Task objective: Send back every record exactly.

Material for the task:

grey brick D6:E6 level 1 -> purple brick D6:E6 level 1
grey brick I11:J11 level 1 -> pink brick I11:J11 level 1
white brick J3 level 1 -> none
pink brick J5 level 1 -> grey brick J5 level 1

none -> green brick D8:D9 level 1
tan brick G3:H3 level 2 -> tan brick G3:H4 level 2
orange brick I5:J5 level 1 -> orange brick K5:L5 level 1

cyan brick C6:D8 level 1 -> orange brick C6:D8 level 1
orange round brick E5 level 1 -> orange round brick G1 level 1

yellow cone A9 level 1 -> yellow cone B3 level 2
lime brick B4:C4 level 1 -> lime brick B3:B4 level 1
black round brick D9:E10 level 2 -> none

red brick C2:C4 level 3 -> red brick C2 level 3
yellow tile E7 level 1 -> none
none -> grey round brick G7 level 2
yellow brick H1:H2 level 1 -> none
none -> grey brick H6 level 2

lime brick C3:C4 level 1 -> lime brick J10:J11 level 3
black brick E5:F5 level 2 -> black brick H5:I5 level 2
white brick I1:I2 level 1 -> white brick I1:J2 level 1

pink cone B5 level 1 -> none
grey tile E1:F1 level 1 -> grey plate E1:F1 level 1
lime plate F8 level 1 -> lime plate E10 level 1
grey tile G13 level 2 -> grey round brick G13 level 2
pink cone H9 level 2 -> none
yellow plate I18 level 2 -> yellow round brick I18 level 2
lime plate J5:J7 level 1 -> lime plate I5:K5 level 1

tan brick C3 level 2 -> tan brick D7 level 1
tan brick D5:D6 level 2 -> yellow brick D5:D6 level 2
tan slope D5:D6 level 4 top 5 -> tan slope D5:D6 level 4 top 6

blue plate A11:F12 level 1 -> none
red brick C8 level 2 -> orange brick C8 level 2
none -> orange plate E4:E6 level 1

Exercise answer:
grey brick D6:E6 level 1 -> purple brick D6:E6 level 1
grey brick I11:J11 level 1 -> pink brick I11:J11 level 1
white brick J3 level 1 -> none
pink brick J5 level 1 -> grey brick J5 level 1

none -> green brick D8:D9 level 1
tan brick G3:H3 level 2 -> tan brick G3:H4 level 2
orange brick I5:J5 level 1 -> orange brick K5:L5 level 1

cyan brick C6:D8 level 1 -> orange brick C6:D8 level 1
orange round brick E5 level 1 -> orange round brick G1 level 1

yellow cone A9 level 1 -> yellow cone B3 level 2
lime brick B4:C4 level 1 -> lime brick B3:B4 level 1
black round brick D9:E10 level 2 -> none

red brick C2:C4 level 3 -> red brick C2 level 3
yellow tile E7 level 1 -> none
none -> grey round brick G7 level 2
yellow brick H1:H2 level 1 -> none
none -> grey brick H6 level 2

lime brick C3:C4 level 1 -> lime brick J10:J11 level 3
black brick E5:F5 level 2 -> black brick H5:I5 level 2
white brick I1:I2 level 1 -> white brick I1:J2 level 1

pink cone B5 level 1 -> none
grey tile E1:F1 level 1 -> grey plate E1:F1 level 1
lime plate F8 level 1 -> lime plate E10 level 1
grey tile G13 level 2 -> grey round brick G13 level 2
pink cone H9 level 2 -> none
yellow plate I18 level 2 -> yellow round brick I18 level 2
lime plate J5:J7 level 1 -> lime plate I5:K5 level 1

tan brick C3 level 2 -> tan brick D7 level 1
tan brick D5:D6 level 2 -> yellow brick D5:D6 level 2
tan slope D5:D6 level 4 top 5 -> tan slope D5:D6 level 4 top 6

blue plate A11:F12 level 1 -> none
red brick C8 level 2 -> orange brick C8 level 2
none -> orange plate E4:E6 level 1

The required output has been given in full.